===== AVAILABLE DATA
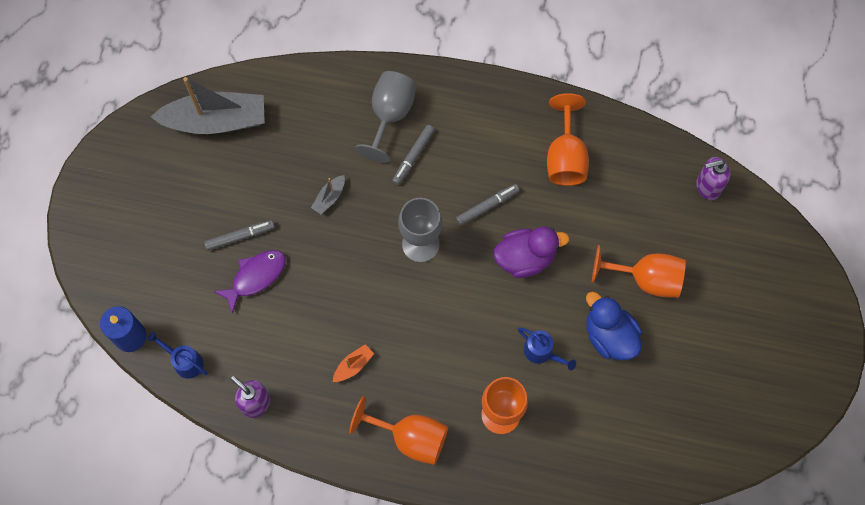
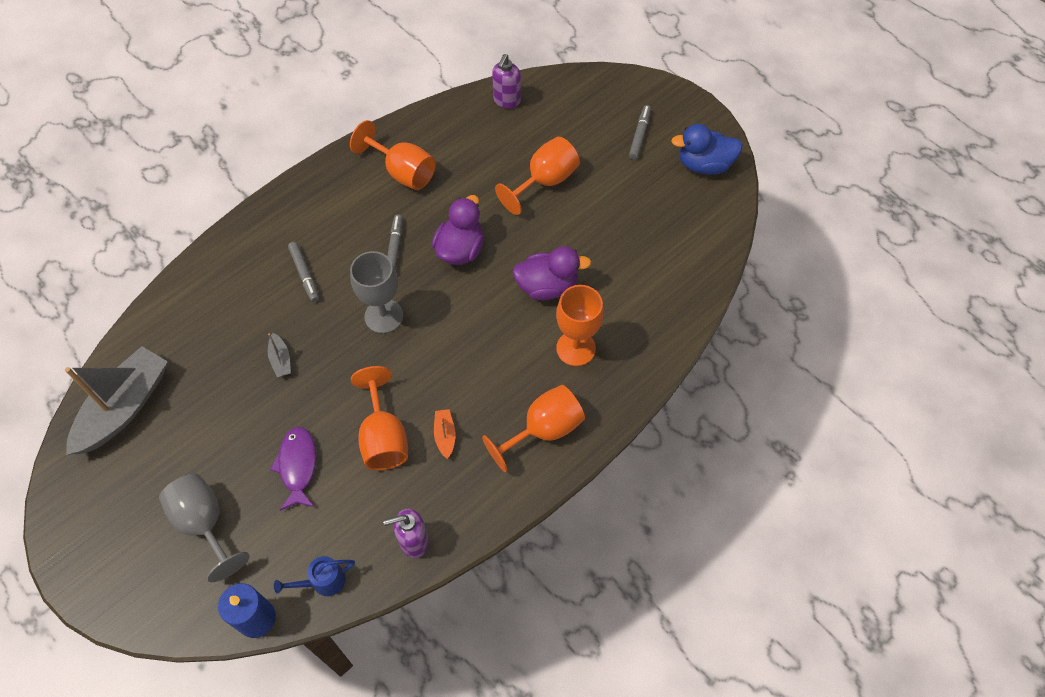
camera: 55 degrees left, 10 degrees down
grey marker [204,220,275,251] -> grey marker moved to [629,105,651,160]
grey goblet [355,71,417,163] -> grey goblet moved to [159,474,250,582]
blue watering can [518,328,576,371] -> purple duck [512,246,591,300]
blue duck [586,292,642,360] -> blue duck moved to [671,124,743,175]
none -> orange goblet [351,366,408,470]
==========
▸ ASSIGNMENT: Your task is a word-for-word transcription of the entries, leaving out all pictures.

▸ RESULT FOR THIS EXERCISE:
camera: 55 degrees left, 10 degrees down
grey marker [204,220,275,251] -> grey marker moved to [629,105,651,160]
grey goblet [355,71,417,163] -> grey goblet moved to [159,474,250,582]
blue watering can [518,328,576,371] -> purple duck [512,246,591,300]
blue duck [586,292,642,360] -> blue duck moved to [671,124,743,175]
none -> orange goblet [351,366,408,470]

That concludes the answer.